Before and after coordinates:
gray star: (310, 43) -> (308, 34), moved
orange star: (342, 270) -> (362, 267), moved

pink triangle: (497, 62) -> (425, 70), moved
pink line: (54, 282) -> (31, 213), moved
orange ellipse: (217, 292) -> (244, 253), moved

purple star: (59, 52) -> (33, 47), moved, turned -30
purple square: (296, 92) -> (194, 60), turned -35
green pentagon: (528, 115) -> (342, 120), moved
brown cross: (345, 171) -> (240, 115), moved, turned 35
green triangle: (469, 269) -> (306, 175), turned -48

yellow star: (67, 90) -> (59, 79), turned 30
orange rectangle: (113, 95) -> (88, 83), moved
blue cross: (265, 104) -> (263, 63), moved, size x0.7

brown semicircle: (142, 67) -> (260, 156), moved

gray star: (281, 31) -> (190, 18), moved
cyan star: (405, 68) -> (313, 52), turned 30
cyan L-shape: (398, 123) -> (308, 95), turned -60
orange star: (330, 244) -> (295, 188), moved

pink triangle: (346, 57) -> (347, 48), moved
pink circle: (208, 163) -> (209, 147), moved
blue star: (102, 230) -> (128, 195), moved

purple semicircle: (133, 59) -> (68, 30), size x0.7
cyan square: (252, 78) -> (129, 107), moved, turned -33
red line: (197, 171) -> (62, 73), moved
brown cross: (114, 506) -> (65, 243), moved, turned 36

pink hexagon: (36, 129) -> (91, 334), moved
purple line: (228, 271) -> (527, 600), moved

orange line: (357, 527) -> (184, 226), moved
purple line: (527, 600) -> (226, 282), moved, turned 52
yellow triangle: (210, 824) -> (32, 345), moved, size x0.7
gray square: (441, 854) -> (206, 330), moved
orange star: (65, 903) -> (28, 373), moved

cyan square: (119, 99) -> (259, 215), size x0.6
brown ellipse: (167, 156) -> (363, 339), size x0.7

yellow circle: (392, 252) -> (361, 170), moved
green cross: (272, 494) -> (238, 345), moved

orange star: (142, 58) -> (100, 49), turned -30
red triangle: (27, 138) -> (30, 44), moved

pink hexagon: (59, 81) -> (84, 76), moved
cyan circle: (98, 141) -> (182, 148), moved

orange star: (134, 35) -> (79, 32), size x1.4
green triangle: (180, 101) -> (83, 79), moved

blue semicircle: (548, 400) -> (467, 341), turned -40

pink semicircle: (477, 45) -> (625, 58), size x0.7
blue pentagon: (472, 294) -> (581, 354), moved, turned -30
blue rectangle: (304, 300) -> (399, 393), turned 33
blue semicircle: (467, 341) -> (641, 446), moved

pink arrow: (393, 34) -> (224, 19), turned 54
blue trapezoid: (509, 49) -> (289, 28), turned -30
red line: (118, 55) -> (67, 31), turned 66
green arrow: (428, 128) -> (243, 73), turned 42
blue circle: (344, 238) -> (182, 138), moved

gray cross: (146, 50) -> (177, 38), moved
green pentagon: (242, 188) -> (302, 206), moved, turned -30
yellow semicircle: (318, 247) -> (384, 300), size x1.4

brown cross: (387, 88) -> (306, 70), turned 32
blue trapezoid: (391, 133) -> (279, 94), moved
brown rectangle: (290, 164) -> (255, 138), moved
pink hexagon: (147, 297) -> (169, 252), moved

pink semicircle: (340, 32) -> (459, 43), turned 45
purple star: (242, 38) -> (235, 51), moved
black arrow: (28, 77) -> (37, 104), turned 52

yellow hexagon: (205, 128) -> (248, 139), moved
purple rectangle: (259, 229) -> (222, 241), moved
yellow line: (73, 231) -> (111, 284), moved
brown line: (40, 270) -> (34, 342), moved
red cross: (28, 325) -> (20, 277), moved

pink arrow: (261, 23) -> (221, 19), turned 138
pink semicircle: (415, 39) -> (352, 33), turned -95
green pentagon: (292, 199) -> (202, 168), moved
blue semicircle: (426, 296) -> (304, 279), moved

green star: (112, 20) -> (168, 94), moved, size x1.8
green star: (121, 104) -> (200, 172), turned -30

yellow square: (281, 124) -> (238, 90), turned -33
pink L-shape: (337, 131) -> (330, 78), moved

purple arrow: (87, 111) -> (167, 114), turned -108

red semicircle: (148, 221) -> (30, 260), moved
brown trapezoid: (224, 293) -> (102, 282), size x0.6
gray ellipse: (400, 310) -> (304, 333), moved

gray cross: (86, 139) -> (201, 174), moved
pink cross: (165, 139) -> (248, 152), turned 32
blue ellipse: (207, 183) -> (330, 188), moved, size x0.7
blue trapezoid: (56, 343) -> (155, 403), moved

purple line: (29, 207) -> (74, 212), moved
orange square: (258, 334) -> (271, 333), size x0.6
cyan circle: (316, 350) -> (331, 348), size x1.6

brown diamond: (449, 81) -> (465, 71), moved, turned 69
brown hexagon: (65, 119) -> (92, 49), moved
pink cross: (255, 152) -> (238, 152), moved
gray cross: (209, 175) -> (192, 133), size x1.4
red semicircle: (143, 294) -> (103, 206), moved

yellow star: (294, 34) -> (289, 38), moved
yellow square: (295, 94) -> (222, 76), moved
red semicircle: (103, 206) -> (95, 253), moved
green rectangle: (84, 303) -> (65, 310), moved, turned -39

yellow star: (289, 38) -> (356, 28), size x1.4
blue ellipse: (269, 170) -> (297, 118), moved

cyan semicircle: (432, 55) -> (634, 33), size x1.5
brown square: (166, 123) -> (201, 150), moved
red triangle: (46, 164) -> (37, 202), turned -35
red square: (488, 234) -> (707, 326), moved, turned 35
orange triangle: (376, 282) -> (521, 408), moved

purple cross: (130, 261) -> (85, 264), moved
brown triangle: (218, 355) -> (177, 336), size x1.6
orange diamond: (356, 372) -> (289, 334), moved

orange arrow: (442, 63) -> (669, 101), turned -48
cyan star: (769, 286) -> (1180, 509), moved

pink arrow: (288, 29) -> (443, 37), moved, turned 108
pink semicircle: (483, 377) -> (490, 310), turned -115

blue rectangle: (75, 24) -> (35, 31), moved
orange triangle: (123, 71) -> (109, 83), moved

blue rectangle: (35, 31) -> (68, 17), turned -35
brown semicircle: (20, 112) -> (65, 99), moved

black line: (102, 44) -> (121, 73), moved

■ Your task ■
All of the records should be repeated precisely as written.

■ Answer box ■
gray star: (310, 43) -> (308, 34), moved
orange star: (342, 270) -> (362, 267), moved

pink triangle: (497, 62) -> (425, 70), moved
pink line: (54, 282) -> (31, 213), moved
orange ellipse: (217, 292) -> (244, 253), moved

purple star: (59, 52) -> (33, 47), moved, turned -30
purple square: (296, 92) -> (194, 60), turned -35
green pentagon: (528, 115) -> (342, 120), moved
brown cross: (345, 171) -> (240, 115), moved, turned 35
green triangle: (469, 269) -> (306, 175), turned -48

yellow star: (67, 90) -> (59, 79), turned 30
orange rectangle: (113, 95) -> (88, 83), moved
blue cross: (265, 104) -> (263, 63), moved, size x0.7

brown semicircle: (142, 67) -> (260, 156), moved

gray star: (281, 31) -> (190, 18), moved
cyan star: (405, 68) -> (313, 52), turned 30
cyan L-shape: (398, 123) -> (308, 95), turned -60
orange star: (330, 244) -> (295, 188), moved

pink triangle: (346, 57) -> (347, 48), moved
pink circle: (208, 163) -> (209, 147), moved
blue star: (102, 230) -> (128, 195), moved

purple semicircle: (133, 59) -> (68, 30), size x0.7
cyan square: (252, 78) -> (129, 107), moved, turned -33
red line: (197, 171) -> (62, 73), moved
brown cross: (114, 506) -> (65, 243), moved, turned 36

pink hexagon: (36, 129) -> (91, 334), moved
purple line: (228, 271) -> (527, 600), moved

orange line: (357, 527) -> (184, 226), moved
purple line: (527, 600) -> (226, 282), moved, turned 52
yellow triangle: (210, 824) -> (32, 345), moved, size x0.7
gray square: (441, 854) -> (206, 330), moved
orange star: (65, 903) -> (28, 373), moved

cyan square: (119, 99) -> (259, 215), size x0.6
brown ellipse: (167, 156) -> (363, 339), size x0.7

yellow circle: (392, 252) -> (361, 170), moved
green cross: (272, 494) -> (238, 345), moved

orange star: (142, 58) -> (100, 49), turned -30
red triangle: (27, 138) -> (30, 44), moved

pink hexagon: (59, 81) -> (84, 76), moved
cyan circle: (98, 141) -> (182, 148), moved

orange star: (134, 35) -> (79, 32), size x1.4
green triangle: (180, 101) -> (83, 79), moved

blue semicircle: (548, 400) -> (467, 341), turned -40

pink semicircle: (477, 45) -> (625, 58), size x0.7
blue pentagon: (472, 294) -> (581, 354), moved, turned -30
blue rectangle: (304, 300) -> (399, 393), turned 33
blue semicircle: (467, 341) -> (641, 446), moved

pink arrow: (393, 34) -> (224, 19), turned 54
blue trapezoid: (509, 49) -> (289, 28), turned -30
red line: (118, 55) -> (67, 31), turned 66
green arrow: (428, 128) -> (243, 73), turned 42
blue circle: (344, 238) -> (182, 138), moved

gray cross: (146, 50) -> (177, 38), moved
green pentagon: (242, 188) -> (302, 206), moved, turned -30
yellow semicircle: (318, 247) -> (384, 300), size x1.4

brown cross: (387, 88) -> (306, 70), turned 32
blue trapezoid: (391, 133) -> (279, 94), moved
brown rectangle: (290, 164) -> (255, 138), moved
pink hexagon: (147, 297) -> (169, 252), moved

pink semicircle: (340, 32) -> (459, 43), turned 45
purple star: (242, 38) -> (235, 51), moved
black arrow: (28, 77) -> (37, 104), turned 52

yellow hexagon: (205, 128) -> (248, 139), moved
purple rectangle: (259, 229) -> (222, 241), moved
yellow line: (73, 231) -> (111, 284), moved
brown line: (40, 270) -> (34, 342), moved
red cross: (28, 325) -> (20, 277), moved

pink arrow: (261, 23) -> (221, 19), turned 138
pink semicircle: (415, 39) -> (352, 33), turned -95
green pentagon: (292, 199) -> (202, 168), moved
blue semicircle: (426, 296) -> (304, 279), moved

green star: (112, 20) -> (168, 94), moved, size x1.8
green star: (121, 104) -> (200, 172), turned -30

yellow square: (281, 124) -> (238, 90), turned -33
pink L-shape: (337, 131) -> (330, 78), moved

purple arrow: (87, 111) -> (167, 114), turned -108

red semicircle: (148, 221) -> (30, 260), moved
brown trapezoid: (224, 293) -> (102, 282), size x0.6
gray ellipse: (400, 310) -> (304, 333), moved

gray cross: (86, 139) -> (201, 174), moved
pink cross: (165, 139) -> (248, 152), turned 32
blue ellipse: (207, 183) -> (330, 188), moved, size x0.7
blue trapezoid: (56, 343) -> (155, 403), moved

purple line: (29, 207) -> (74, 212), moved
orange square: (258, 334) -> (271, 333), size x0.6
cyan circle: (316, 350) -> (331, 348), size x1.6

brown diamond: (449, 81) -> (465, 71), moved, turned 69
brown hexagon: (65, 119) -> (92, 49), moved
pink cross: (255, 152) -> (238, 152), moved
gray cross: (209, 175) -> (192, 133), size x1.4
red semicircle: (143, 294) -> (103, 206), moved

yellow star: (294, 34) -> (289, 38), moved
yellow square: (295, 94) -> (222, 76), moved
red semicircle: (103, 206) -> (95, 253), moved
green rectangle: (84, 303) -> (65, 310), moved, turned -39

yellow star: (289, 38) -> (356, 28), size x1.4
blue ellipse: (269, 170) -> (297, 118), moved

cyan semicircle: (432, 55) -> (634, 33), size x1.5
brown square: (166, 123) -> (201, 150), moved
red triangle: (46, 164) -> (37, 202), turned -35
red square: (488, 234) -> (707, 326), moved, turned 35
orange triangle: (376, 282) -> (521, 408), moved

purple cross: (130, 261) -> (85, 264), moved
brown triangle: (218, 355) -> (177, 336), size x1.6
orange diamond: (356, 372) -> (289, 334), moved

orange arrow: (442, 63) -> (669, 101), turned -48
cyan star: (769, 286) -> (1180, 509), moved

pink arrow: (288, 29) -> (443, 37), moved, turned 108
pink semicircle: (483, 377) -> (490, 310), turned -115

blue rectangle: (75, 24) -> (35, 31), moved
orange triangle: (123, 71) -> (109, 83), moved

blue rectangle: (35, 31) -> (68, 17), turned -35
brown semicircle: (20, 112) -> (65, 99), moved

black line: (102, 44) -> (121, 73), moved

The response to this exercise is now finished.